RECORDS SHOWN:

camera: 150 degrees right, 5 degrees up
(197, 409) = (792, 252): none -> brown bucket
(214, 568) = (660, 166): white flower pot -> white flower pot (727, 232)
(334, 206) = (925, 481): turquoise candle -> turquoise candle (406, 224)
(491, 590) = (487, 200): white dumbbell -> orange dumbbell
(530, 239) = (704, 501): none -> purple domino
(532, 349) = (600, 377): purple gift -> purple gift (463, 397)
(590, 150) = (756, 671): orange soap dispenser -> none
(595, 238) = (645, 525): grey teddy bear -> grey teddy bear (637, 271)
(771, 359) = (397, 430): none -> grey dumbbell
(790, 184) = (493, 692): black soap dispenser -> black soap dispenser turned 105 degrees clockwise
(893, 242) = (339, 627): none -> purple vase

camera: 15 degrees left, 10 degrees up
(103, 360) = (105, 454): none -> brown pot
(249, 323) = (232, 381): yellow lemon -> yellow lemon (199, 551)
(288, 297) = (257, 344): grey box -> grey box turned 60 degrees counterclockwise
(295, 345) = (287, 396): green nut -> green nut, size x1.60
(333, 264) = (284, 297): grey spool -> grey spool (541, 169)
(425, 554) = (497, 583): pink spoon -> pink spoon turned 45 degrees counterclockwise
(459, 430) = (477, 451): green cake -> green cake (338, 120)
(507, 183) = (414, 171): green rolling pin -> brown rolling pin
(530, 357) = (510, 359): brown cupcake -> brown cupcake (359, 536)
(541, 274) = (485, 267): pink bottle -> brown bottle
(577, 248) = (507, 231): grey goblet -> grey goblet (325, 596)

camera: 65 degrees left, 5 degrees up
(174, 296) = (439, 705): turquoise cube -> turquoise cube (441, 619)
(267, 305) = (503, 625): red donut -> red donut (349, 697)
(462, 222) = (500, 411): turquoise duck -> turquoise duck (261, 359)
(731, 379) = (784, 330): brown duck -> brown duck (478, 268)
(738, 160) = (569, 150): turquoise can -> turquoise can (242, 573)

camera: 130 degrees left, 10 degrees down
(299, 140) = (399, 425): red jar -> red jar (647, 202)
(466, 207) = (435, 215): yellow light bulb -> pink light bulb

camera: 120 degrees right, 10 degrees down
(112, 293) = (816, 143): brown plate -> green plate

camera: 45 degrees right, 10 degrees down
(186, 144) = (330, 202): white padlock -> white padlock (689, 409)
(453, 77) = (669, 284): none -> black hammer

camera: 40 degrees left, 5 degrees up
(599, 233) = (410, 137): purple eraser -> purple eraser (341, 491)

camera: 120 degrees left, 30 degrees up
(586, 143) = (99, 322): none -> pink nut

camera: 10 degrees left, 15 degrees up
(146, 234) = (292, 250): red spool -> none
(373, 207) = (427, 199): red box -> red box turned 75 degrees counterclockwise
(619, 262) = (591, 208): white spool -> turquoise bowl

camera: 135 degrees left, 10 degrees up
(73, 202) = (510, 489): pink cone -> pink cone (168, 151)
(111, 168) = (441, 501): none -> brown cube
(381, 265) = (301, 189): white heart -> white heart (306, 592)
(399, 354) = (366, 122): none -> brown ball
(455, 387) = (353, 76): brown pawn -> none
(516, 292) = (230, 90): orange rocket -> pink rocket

YOUR INSTRUCTIONS: Repeat the whole listing, keeping every word exactly as it is.

OUTPUT FOR THIS TASK:
camera: 150 degrees right, 5 degrees up
(197, 409) = (792, 252): none -> brown bucket
(214, 568) = (660, 166): white flower pot -> white flower pot (727, 232)
(334, 206) = (925, 481): turquoise candle -> turquoise candle (406, 224)
(491, 590) = (487, 200): white dumbbell -> orange dumbbell
(530, 239) = (704, 501): none -> purple domino
(532, 349) = (600, 377): purple gift -> purple gift (463, 397)
(590, 150) = (756, 671): orange soap dispenser -> none
(595, 238) = (645, 525): grey teddy bear -> grey teddy bear (637, 271)
(771, 359) = (397, 430): none -> grey dumbbell
(790, 184) = (493, 692): black soap dispenser -> black soap dispenser turned 105 degrees clockwise
(893, 242) = (339, 627): none -> purple vase

camera: 15 degrees left, 10 degrees up
(103, 360) = (105, 454): none -> brown pot
(249, 323) = (232, 381): yellow lemon -> yellow lemon (199, 551)
(288, 297) = (257, 344): grey box -> grey box turned 60 degrees counterclockwise
(295, 345) = (287, 396): green nut -> green nut, size x1.60
(333, 264) = (284, 297): grey spool -> grey spool (541, 169)
(425, 554) = (497, 583): pink spoon -> pink spoon turned 45 degrees counterclockwise
(459, 430) = (477, 451): green cake -> green cake (338, 120)
(507, 183) = (414, 171): green rolling pin -> brown rolling pin
(530, 357) = (510, 359): brown cupcake -> brown cupcake (359, 536)
(541, 274) = (485, 267): pink bottle -> brown bottle
(577, 248) = (507, 231): grey goblet -> grey goblet (325, 596)

camera: 65 degrees left, 5 degrees up
(174, 296) = (439, 705): turquoise cube -> turquoise cube (441, 619)
(267, 305) = (503, 625): red donut -> red donut (349, 697)
(462, 222) = (500, 411): turquoise duck -> turquoise duck (261, 359)
(731, 379) = (784, 330): brown duck -> brown duck (478, 268)
(738, 160) = (569, 150): turquoise can -> turquoise can (242, 573)

camera: 130 degrees left, 10 degrees down
(299, 140) = (399, 425): red jar -> red jar (647, 202)
(466, 207) = (435, 215): yellow light bulb -> pink light bulb

camera: 120 degrees right, 10 degrees down
(112, 293) = (816, 143): brown plate -> green plate

camera: 45 degrees right, 10 degrees down
(186, 144) = (330, 202): white padlock -> white padlock (689, 409)
(453, 77) = (669, 284): none -> black hammer

camera: 40 degrees left, 5 degrees up
(599, 233) = (410, 137): purple eraser -> purple eraser (341, 491)

camera: 120 degrees left, 30 degrees up
(586, 143) = (99, 322): none -> pink nut

camera: 10 degrees left, 15 degrees up
(146, 234) = (292, 250): red spool -> none
(373, 207) = (427, 199): red box -> red box turned 75 degrees counterclockwise
(619, 262) = (591, 208): white spool -> turquoise bowl

camera: 135 degrees left, 10 degrees up
(73, 202) = (510, 489): pink cone -> pink cone (168, 151)
(111, 168) = (441, 501): none -> brown cube
(381, 265) = (301, 189): white heart -> white heart (306, 592)
(399, 354) = (366, 122): none -> brown ball
(455, 387) = (353, 76): brown pawn -> none
(516, 292) = (230, 90): orange rocket -> pink rocket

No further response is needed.